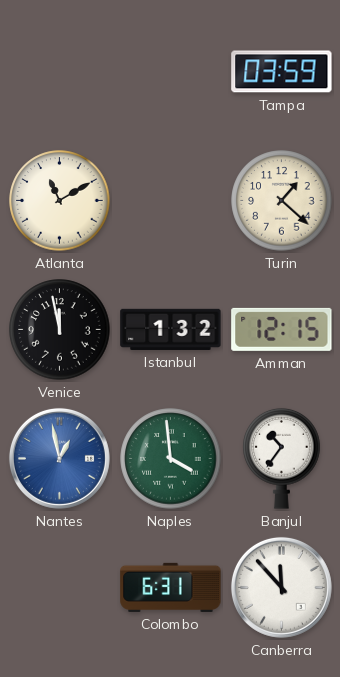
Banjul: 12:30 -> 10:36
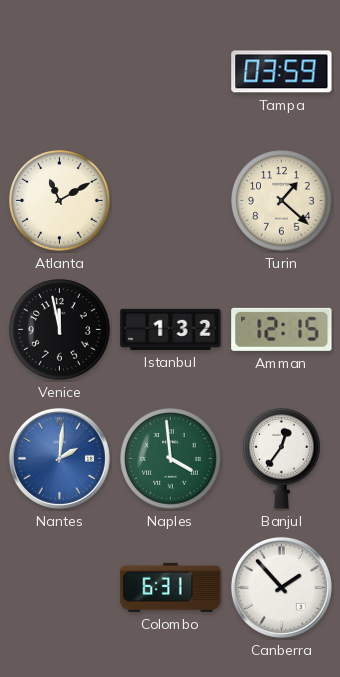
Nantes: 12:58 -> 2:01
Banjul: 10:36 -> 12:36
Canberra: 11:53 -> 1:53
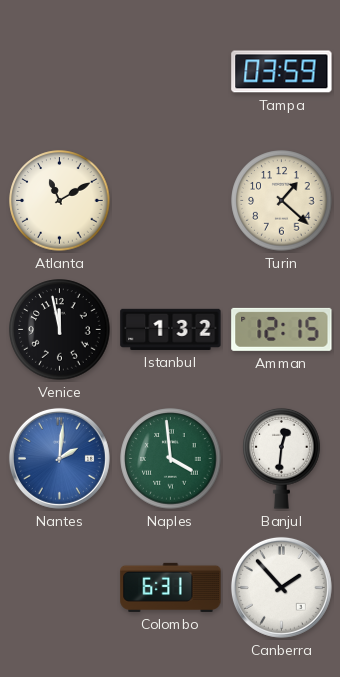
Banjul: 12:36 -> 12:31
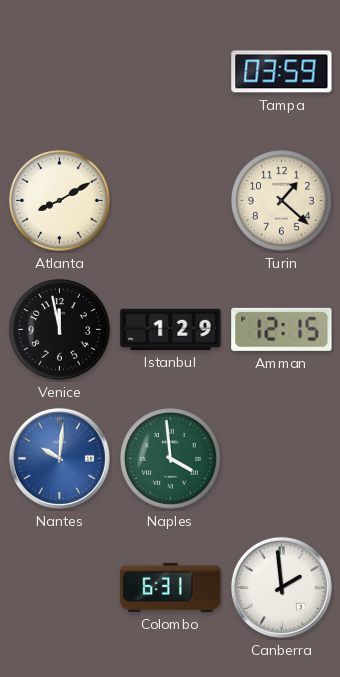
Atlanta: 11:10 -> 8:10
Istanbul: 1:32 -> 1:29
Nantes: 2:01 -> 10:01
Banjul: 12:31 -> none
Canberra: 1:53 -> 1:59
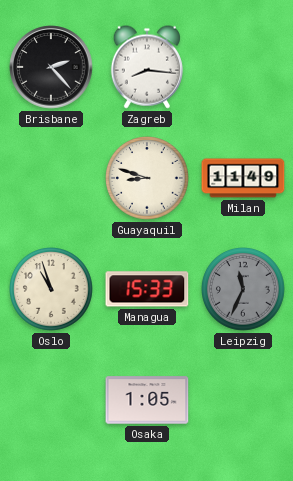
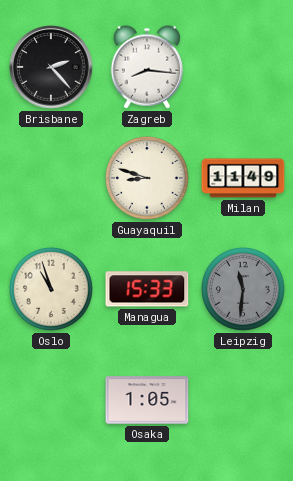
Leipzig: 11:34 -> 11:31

* * *

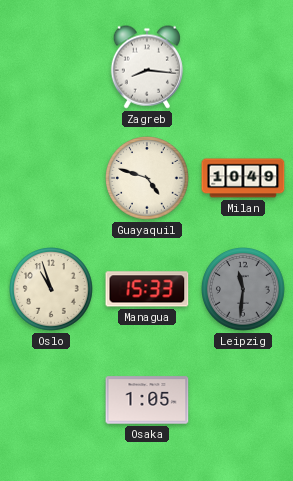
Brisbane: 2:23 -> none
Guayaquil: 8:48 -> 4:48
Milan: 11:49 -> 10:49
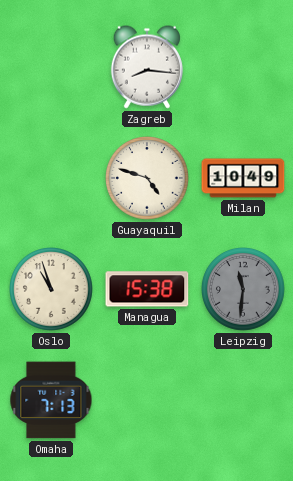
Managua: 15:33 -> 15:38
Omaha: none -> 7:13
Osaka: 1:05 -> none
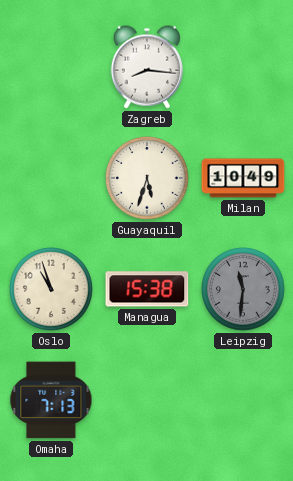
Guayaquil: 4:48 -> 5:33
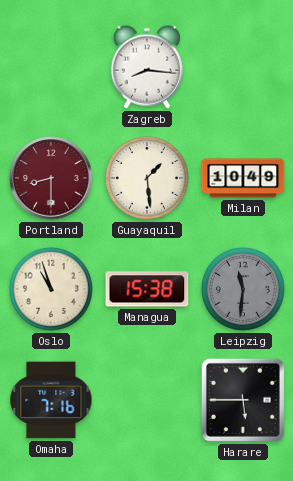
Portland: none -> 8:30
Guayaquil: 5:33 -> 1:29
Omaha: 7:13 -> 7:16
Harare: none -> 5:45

== WORK INSTRUCTIONS ==
Copy out word for word the rows between the one holding "Portland: none -> 8:30" and the one holding "Harare: none -> 5:45", inclusive.

== SOLVED EXERCISE ==
Portland: none -> 8:30
Guayaquil: 5:33 -> 1:29
Omaha: 7:13 -> 7:16
Harare: none -> 5:45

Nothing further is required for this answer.